** Opening Source material block **

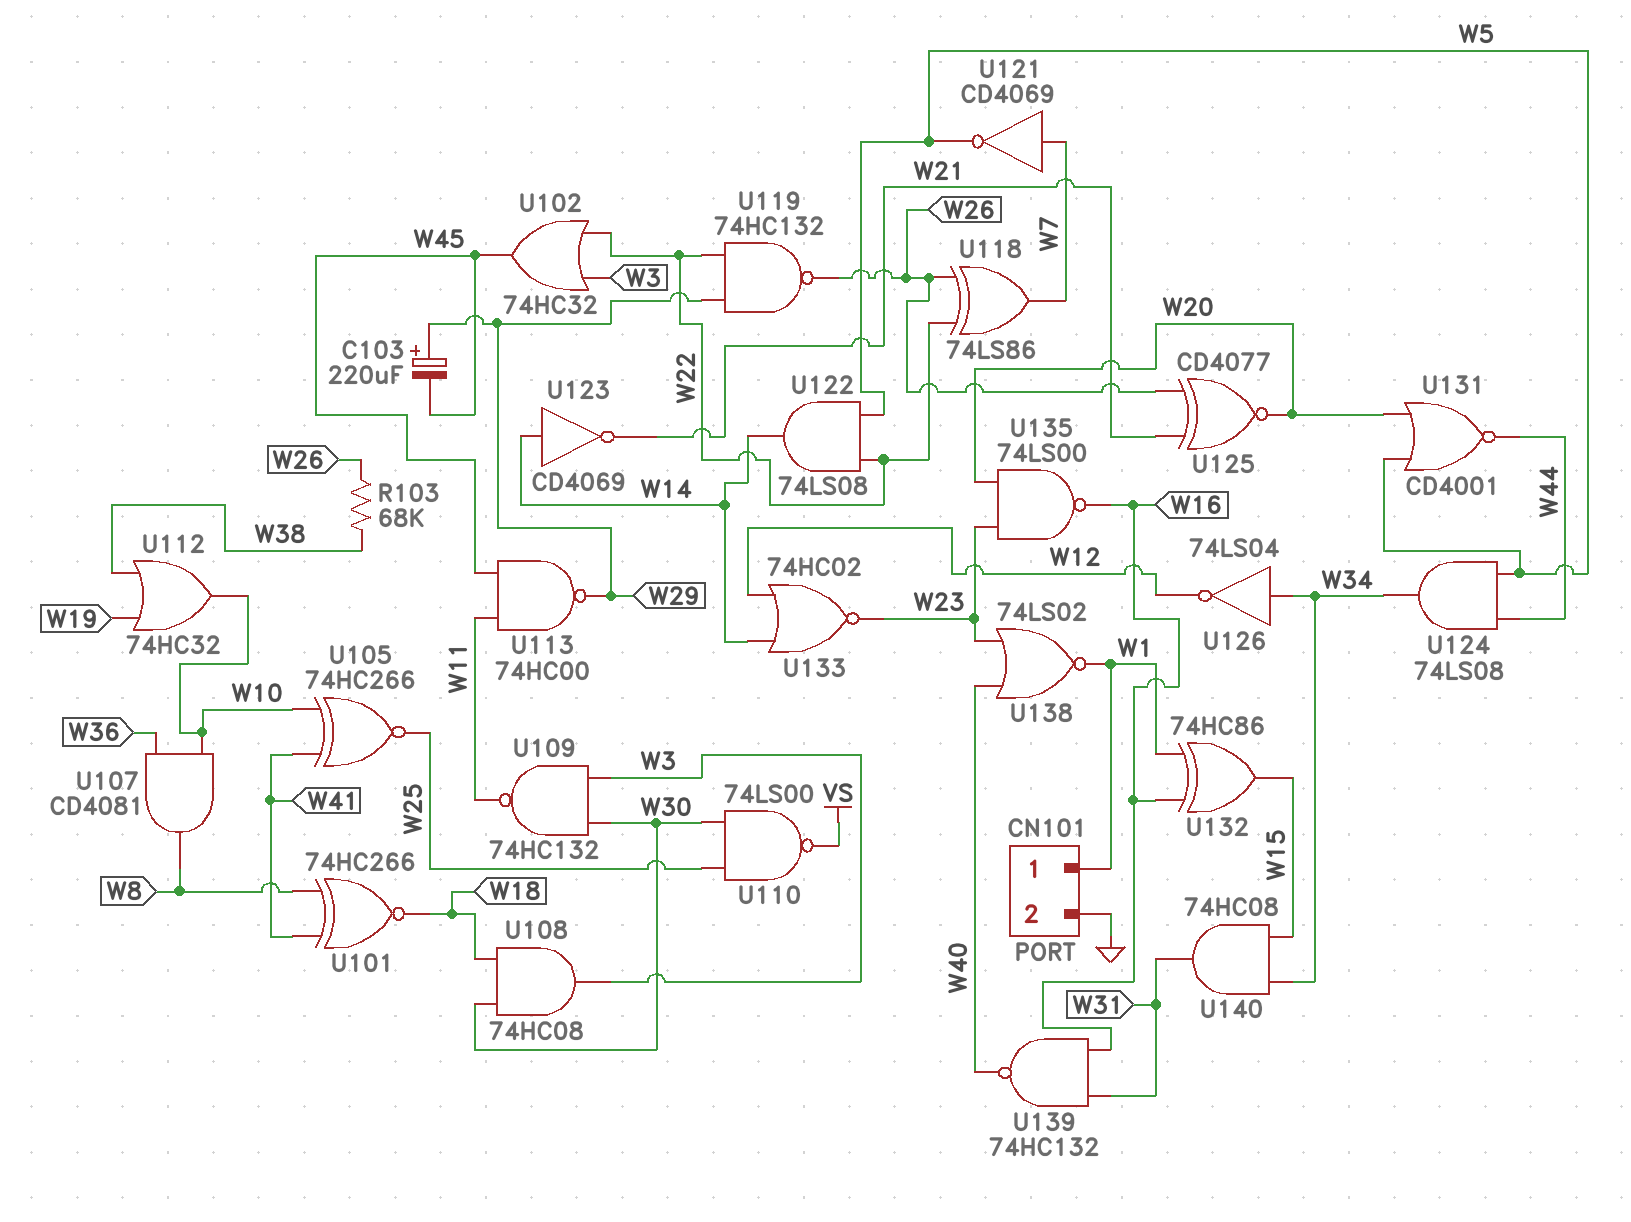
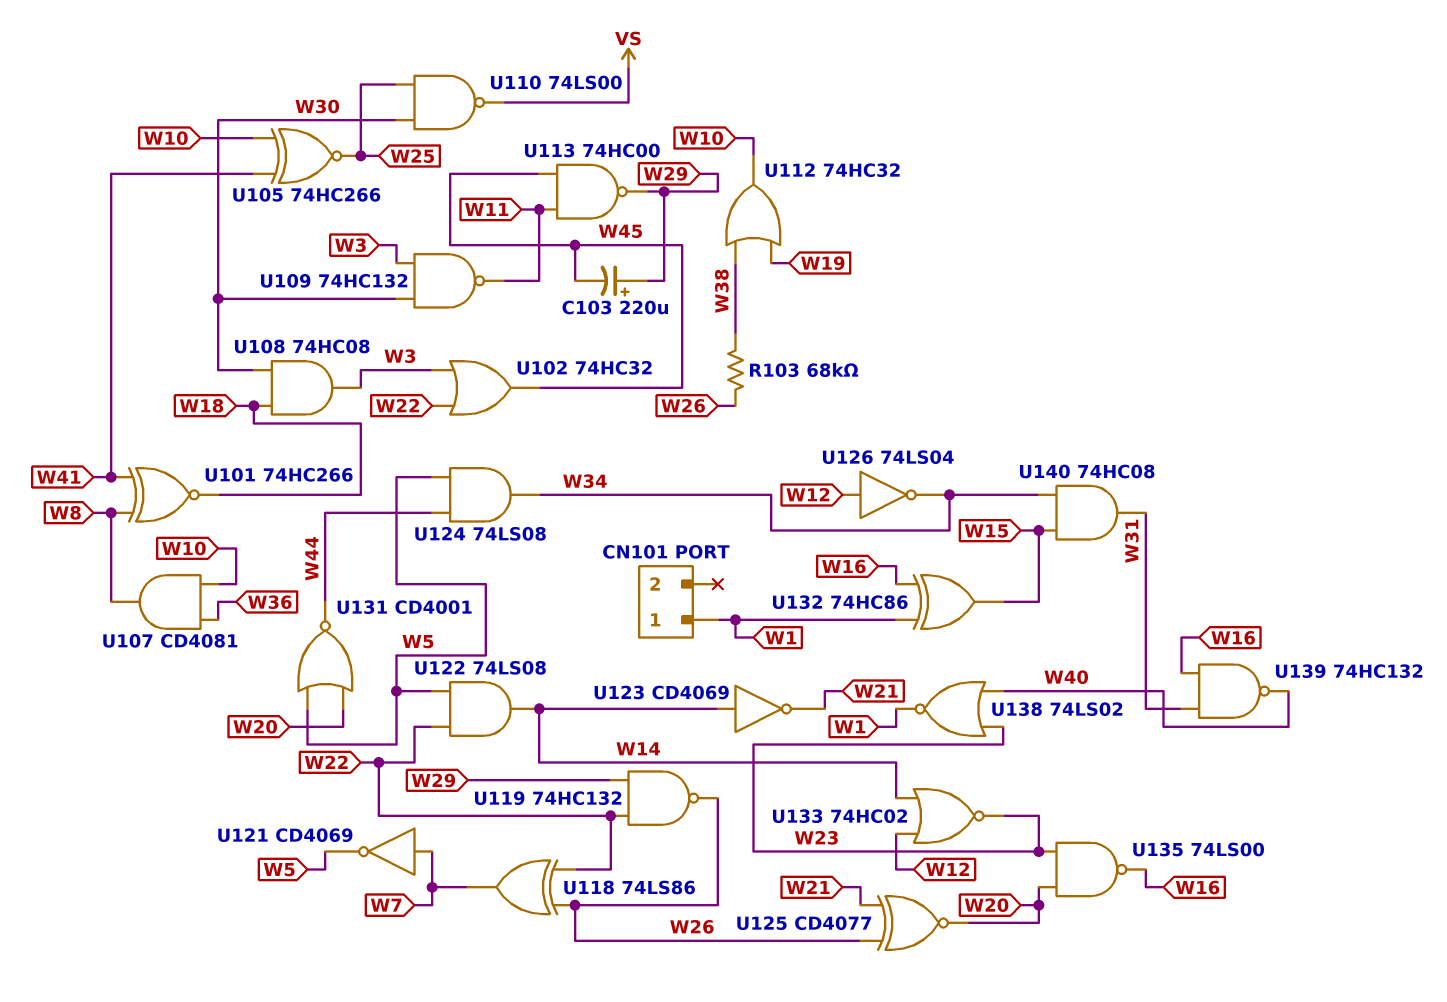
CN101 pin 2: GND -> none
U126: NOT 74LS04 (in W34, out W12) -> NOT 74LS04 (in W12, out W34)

** Closing Source material block **
** Opening Source material block **

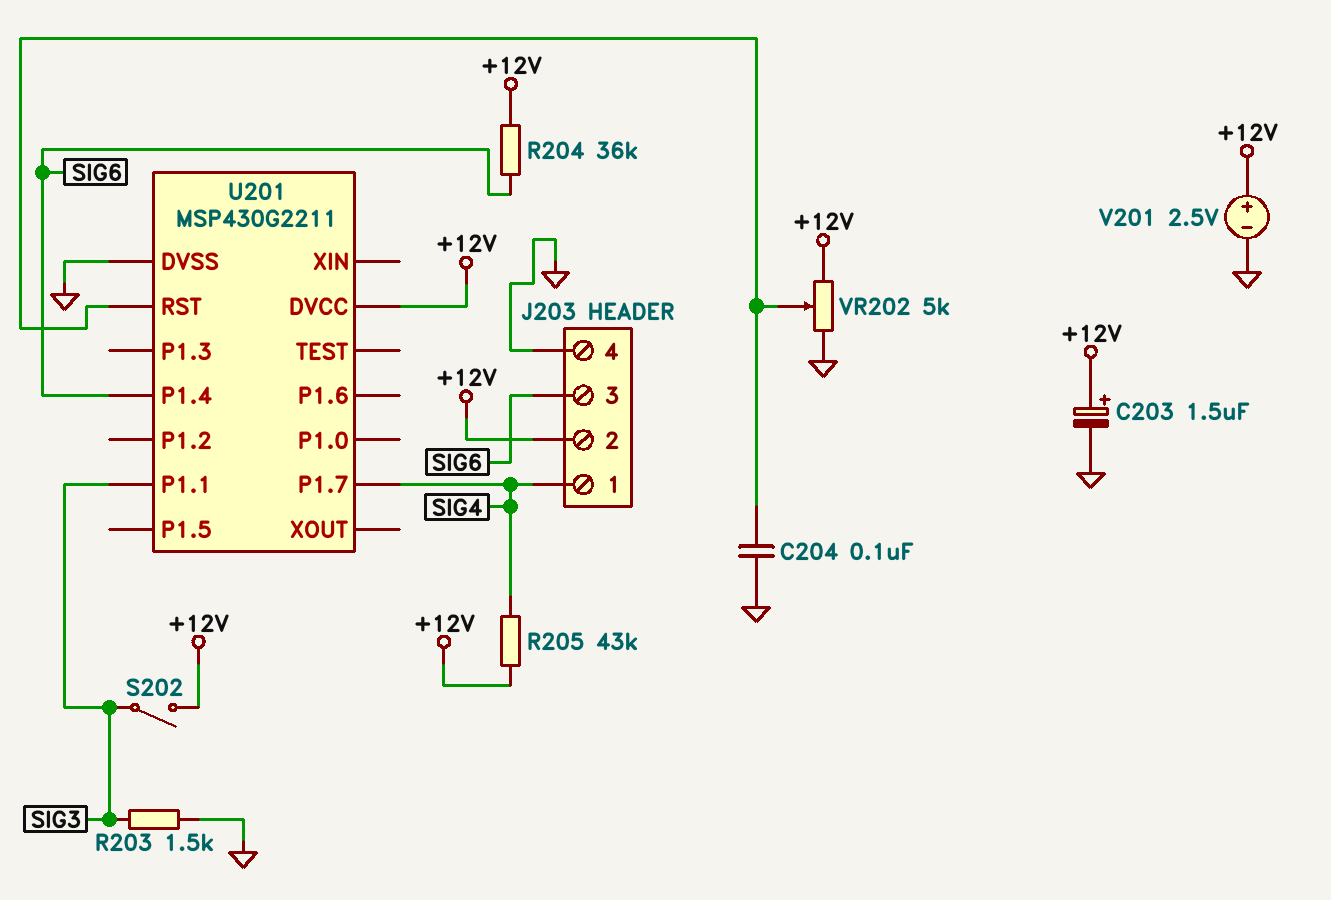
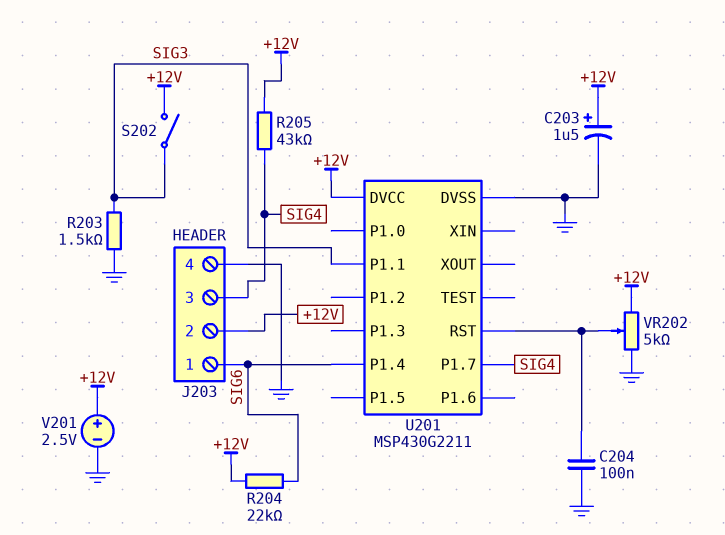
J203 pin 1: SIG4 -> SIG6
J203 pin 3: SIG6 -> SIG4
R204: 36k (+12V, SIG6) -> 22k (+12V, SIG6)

** Closing Source material block **
** Opening Source material block **

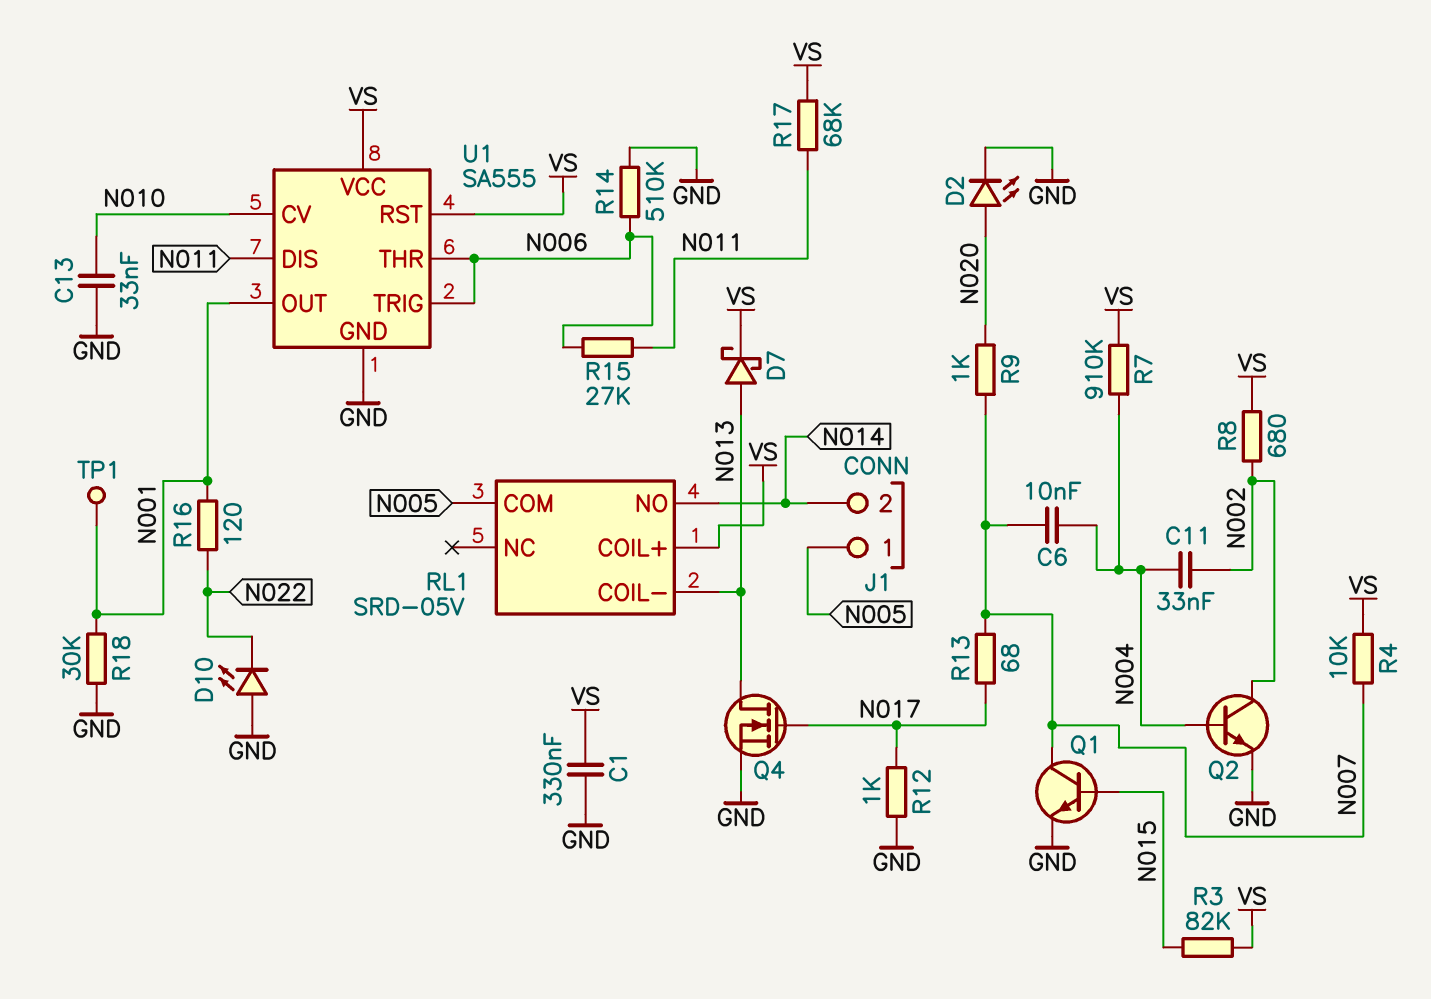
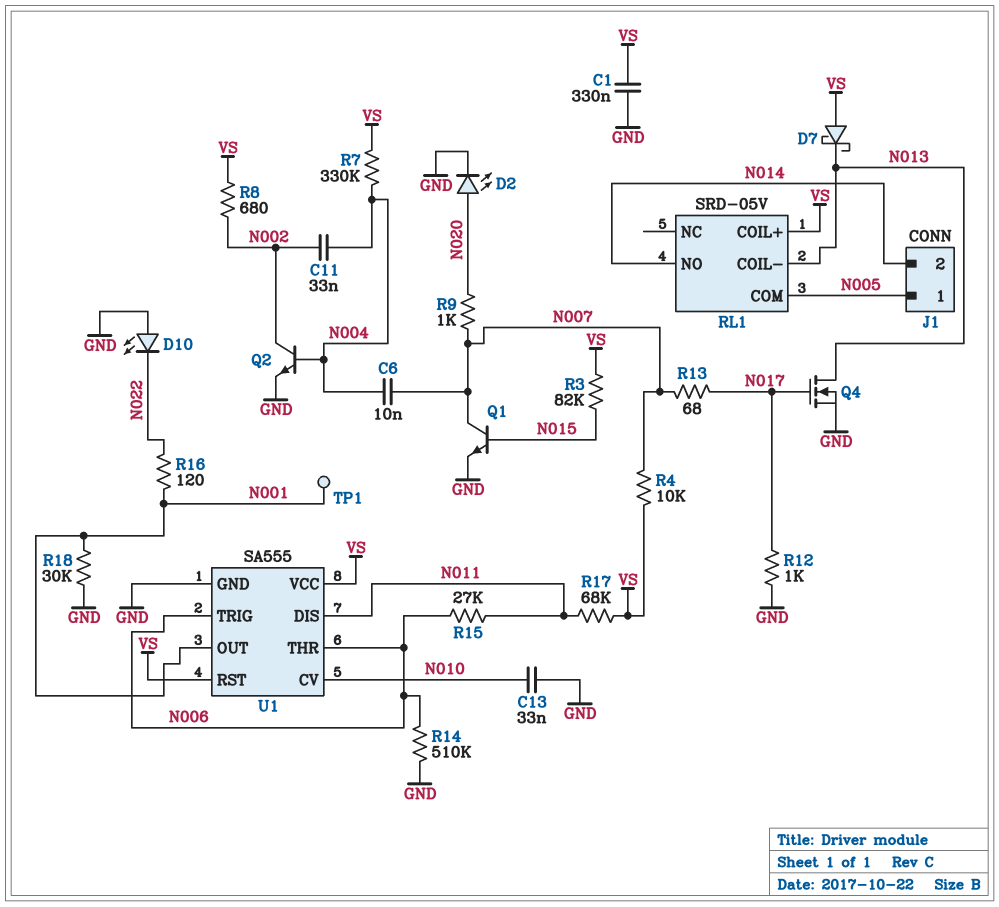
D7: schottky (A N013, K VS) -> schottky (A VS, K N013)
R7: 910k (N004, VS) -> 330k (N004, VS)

** Closing Source material block **

▸ Work item: Only one stretch of the records above is wanted: the lines between the one holding "J203 pin 3: SIG6 -> SIG4" and the one holding "R204: 36k (+12V, SIG6) -> 22k (+12V, SIG6)", inclusive, reproduced exactly.

▸ Output of the exercise:
J203 pin 3: SIG6 -> SIG4
R204: 36k (+12V, SIG6) -> 22k (+12V, SIG6)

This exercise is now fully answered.